Exercise description - Each line of the listing where "MISO" appears should be reported.

Entries provided -
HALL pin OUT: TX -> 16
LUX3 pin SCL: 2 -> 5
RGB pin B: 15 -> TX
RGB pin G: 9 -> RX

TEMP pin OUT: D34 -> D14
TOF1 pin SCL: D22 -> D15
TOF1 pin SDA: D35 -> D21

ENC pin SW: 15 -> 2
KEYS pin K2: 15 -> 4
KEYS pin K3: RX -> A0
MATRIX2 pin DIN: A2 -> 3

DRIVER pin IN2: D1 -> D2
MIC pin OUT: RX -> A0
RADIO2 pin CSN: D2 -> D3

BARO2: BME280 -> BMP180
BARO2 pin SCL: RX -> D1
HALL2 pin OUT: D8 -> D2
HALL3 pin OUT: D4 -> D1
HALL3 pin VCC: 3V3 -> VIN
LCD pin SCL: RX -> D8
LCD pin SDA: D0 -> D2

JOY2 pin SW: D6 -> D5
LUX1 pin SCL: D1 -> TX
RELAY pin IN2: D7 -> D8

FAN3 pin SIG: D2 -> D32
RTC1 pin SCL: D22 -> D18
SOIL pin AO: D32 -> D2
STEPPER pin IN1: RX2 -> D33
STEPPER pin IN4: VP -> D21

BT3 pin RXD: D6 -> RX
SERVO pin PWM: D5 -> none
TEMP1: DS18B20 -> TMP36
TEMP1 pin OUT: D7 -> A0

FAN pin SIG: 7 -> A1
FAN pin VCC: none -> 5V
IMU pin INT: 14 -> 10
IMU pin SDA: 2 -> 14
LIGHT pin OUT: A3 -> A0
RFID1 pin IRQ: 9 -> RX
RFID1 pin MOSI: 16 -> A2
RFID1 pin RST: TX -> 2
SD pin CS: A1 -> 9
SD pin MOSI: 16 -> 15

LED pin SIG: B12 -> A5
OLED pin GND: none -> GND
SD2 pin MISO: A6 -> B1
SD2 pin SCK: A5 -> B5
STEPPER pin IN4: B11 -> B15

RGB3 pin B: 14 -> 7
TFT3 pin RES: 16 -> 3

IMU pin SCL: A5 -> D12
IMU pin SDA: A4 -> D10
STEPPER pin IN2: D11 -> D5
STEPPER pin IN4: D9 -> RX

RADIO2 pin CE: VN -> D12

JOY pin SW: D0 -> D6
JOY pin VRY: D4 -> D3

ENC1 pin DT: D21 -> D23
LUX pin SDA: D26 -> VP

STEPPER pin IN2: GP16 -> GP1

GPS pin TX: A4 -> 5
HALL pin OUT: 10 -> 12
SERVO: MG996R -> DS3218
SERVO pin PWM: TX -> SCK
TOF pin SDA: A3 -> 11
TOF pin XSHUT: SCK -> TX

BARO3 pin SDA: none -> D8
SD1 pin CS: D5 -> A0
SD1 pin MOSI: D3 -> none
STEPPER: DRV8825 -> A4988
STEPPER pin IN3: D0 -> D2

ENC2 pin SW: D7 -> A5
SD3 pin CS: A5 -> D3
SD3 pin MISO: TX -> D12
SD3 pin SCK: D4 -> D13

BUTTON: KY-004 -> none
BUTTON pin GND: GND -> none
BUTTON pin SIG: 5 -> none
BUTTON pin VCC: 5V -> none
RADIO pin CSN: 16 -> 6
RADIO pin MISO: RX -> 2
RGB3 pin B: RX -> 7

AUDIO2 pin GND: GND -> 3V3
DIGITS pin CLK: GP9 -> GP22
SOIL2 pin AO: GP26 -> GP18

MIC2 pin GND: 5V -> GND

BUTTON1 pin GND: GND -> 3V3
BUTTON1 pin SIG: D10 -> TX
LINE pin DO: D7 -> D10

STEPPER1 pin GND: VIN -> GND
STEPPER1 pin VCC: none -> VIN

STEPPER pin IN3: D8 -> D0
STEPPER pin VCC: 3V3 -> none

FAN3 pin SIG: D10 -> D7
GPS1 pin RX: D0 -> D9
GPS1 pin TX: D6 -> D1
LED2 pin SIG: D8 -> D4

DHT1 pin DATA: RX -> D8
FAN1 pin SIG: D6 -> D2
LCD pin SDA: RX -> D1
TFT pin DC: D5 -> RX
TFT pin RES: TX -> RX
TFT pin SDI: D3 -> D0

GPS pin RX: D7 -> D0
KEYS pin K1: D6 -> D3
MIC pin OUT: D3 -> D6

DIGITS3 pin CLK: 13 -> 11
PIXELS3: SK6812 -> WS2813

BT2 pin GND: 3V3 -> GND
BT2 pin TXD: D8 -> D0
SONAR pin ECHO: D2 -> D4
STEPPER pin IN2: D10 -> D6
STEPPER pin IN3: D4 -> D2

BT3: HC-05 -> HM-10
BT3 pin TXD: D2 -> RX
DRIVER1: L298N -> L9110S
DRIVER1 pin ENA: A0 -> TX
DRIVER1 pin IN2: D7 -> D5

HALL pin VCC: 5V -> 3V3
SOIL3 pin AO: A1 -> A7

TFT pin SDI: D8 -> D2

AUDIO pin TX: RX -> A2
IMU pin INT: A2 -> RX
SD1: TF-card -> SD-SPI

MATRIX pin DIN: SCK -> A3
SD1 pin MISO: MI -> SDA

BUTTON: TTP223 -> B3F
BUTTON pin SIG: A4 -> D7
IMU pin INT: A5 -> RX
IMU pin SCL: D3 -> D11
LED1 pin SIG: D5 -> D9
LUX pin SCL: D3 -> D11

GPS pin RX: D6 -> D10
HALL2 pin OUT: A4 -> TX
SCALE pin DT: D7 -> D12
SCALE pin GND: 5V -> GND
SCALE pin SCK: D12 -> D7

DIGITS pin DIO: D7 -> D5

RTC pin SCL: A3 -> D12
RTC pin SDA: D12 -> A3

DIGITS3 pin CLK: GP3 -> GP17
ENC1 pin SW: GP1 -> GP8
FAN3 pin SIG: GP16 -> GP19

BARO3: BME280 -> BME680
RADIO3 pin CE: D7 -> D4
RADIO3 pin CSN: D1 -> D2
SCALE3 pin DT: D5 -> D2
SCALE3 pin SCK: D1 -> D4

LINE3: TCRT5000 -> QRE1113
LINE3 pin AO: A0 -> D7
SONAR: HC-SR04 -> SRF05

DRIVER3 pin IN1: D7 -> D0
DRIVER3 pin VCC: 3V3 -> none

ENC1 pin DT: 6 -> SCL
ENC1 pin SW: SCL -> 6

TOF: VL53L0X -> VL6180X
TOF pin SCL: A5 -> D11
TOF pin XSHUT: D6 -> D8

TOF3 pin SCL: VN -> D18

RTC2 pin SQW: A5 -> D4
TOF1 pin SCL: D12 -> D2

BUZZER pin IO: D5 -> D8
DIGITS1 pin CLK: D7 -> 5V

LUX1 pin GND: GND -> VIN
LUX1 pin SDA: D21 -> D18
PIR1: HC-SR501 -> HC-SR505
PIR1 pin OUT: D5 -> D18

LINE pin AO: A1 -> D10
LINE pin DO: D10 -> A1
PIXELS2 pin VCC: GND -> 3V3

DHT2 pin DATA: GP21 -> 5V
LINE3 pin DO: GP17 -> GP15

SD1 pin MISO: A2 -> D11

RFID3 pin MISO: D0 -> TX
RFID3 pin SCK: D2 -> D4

Exercise output -
SD2 pin MISO: A6 -> B1
SD3 pin MISO: TX -> D12
RADIO pin MISO: RX -> 2
SD1 pin MISO: MI -> SDA
SD1 pin MISO: A2 -> D11
RFID3 pin MISO: D0 -> TX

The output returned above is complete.